**Given problem**. Rewrite this listing as a Markdown table with the columns Row and Line, numbering each line in order and putting its text beside it. Leave out blank lines and the pictures.

++++++

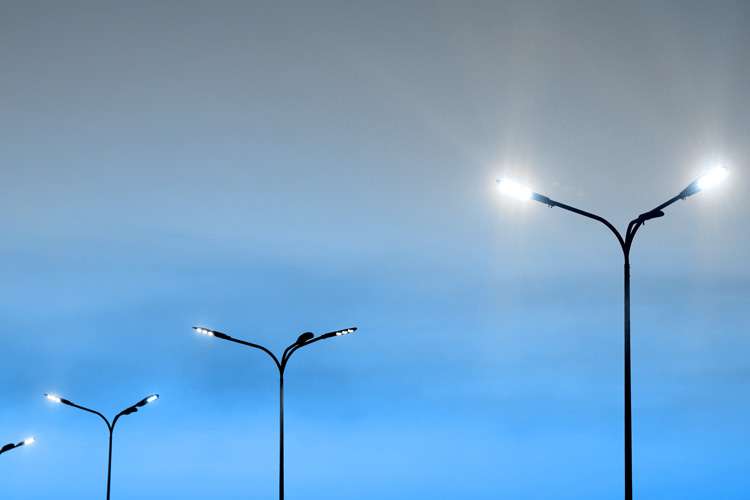
Where is `light`? light is located at coordinates (514, 187).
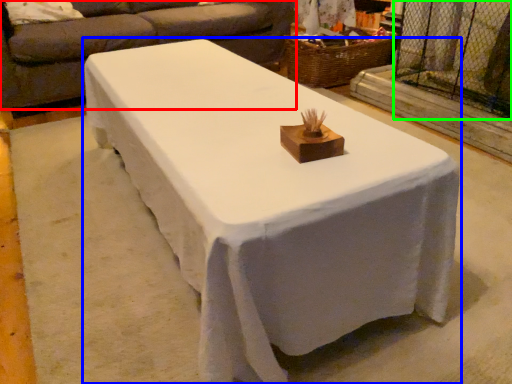
Question: Which object is positioned closest to studio couch (highlighted by a red box)? Select from table (highlighted by a blue box) and screen door (highlighted by a green box).

Choices:
 (A) table
 (B) screen door

Answer: (B)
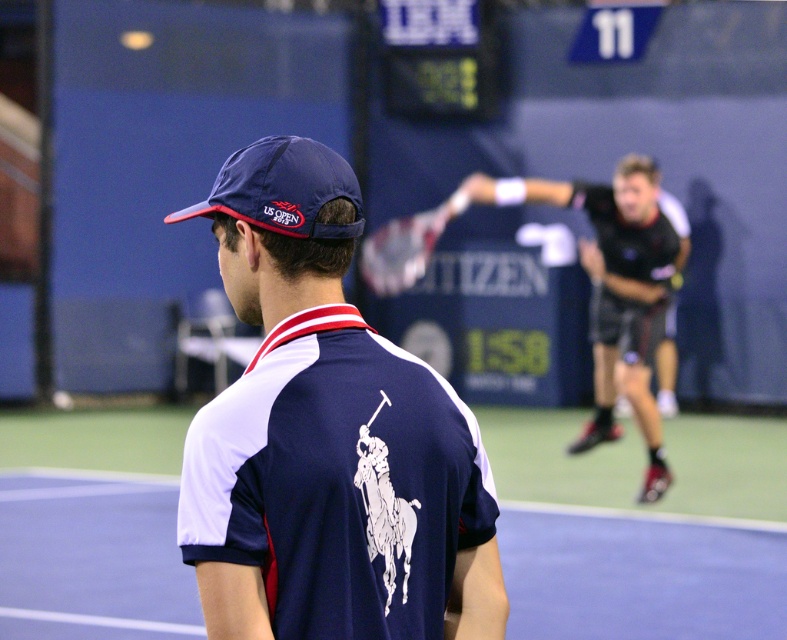
The width and height of the screenshot is (787, 640). What do you see at coordinates (614, 291) in the screenshot?
I see `black synthetic tennis racket at upper right` at bounding box center [614, 291].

++++++

**Result below**.
| Row | Line |
|---|---|
| 1 | Where is `light`? light is located at coordinates (514, 187). |
| 2 | Question: Which object is positioned closest to studio couch (highlighted by a red box)? Select from table (highlighted by a blue box) and screen door (highlighted by a green box). |
| 3 | Choices: |
| 4 |  (A) table |
| 5 |  (B) screen door |
| 6 | Answer: (B) |
| 7 | The width and height of the screenshot is (787, 640). What do you see at coordinates (614, 291) in the screenshot? |
| 8 | I see `black synthetic tennis racket at upper right` at bounding box center [614, 291]. |